* [WHAT NEEDS TO BE DONE] Find the lines in the records that carry the word "brown". Copy each one.

===============

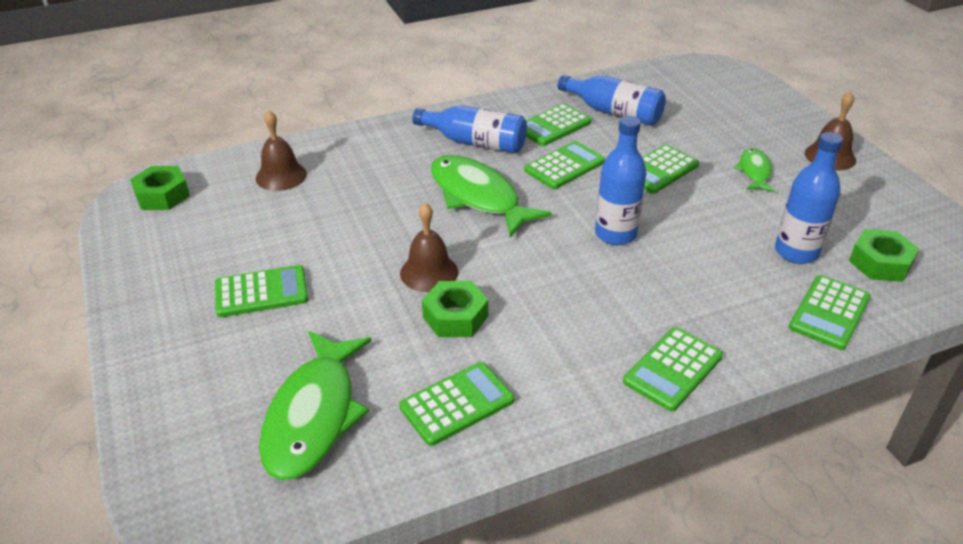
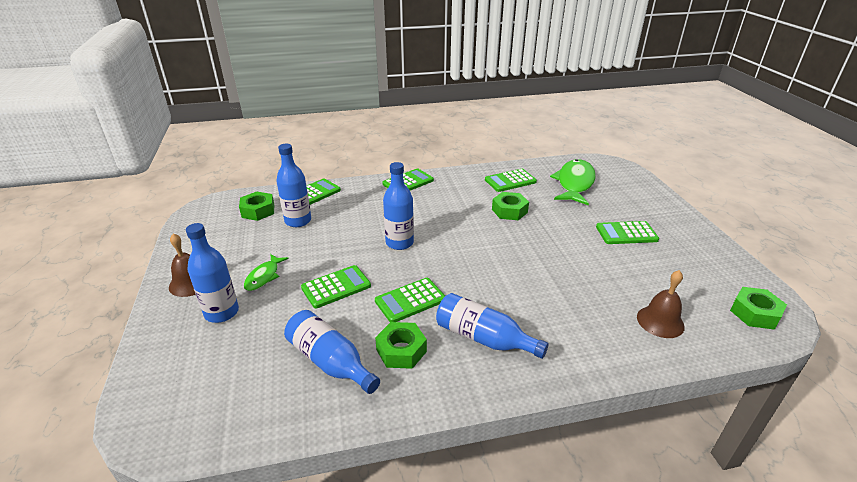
camera: 170 degrees left, 5 degrees down
(429, 272) = (525, 233): brown bell -> none
(478, 197) = (488, 281): green fish -> none
(553, 126) = (401, 350): green calculator -> green nut
(757, 135) = (222, 312): none -> blue bottle

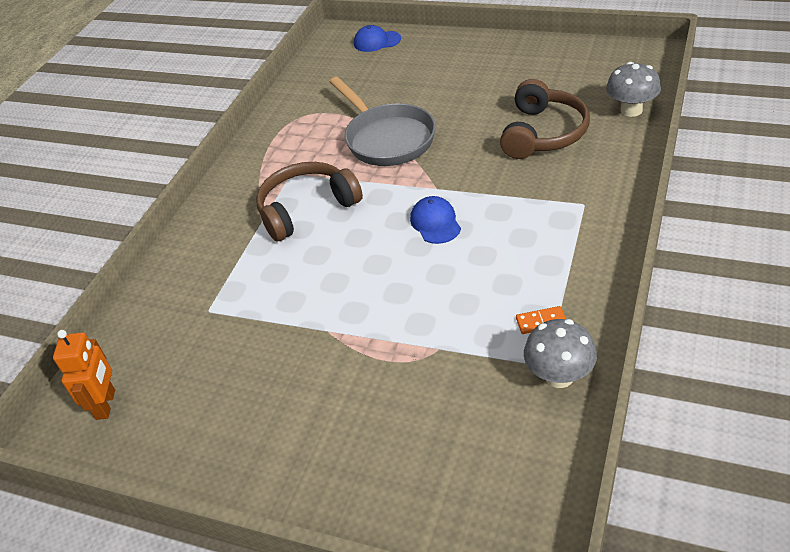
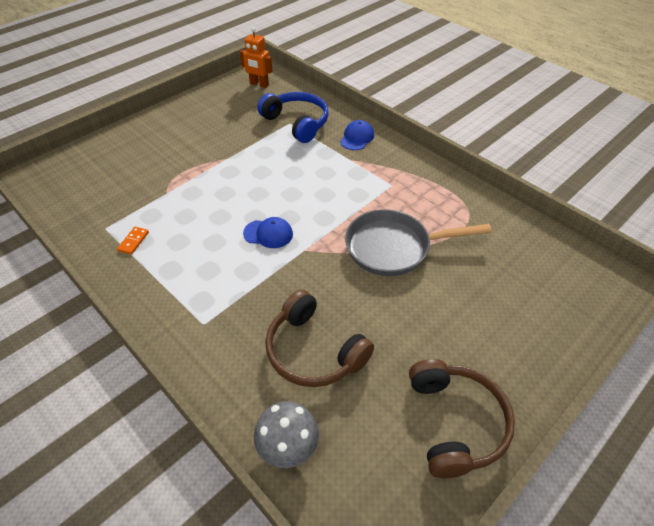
camera: 110 degrees right, 5 degrees up
(203, 303) = (297, 123): none -> blue headphones
(306, 209) = (344, 181): brown headphones -> brown headphones (455, 422)
(377, 41) = (579, 305): blue cap -> blue cap (357, 138)
(559, 376) = (92, 229): grey mushroom -> none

===============

* [TASK ANSWER]
(429, 272) = (525, 233): brown bell -> none
(306, 209) = (344, 181): brown headphones -> brown headphones (455, 422)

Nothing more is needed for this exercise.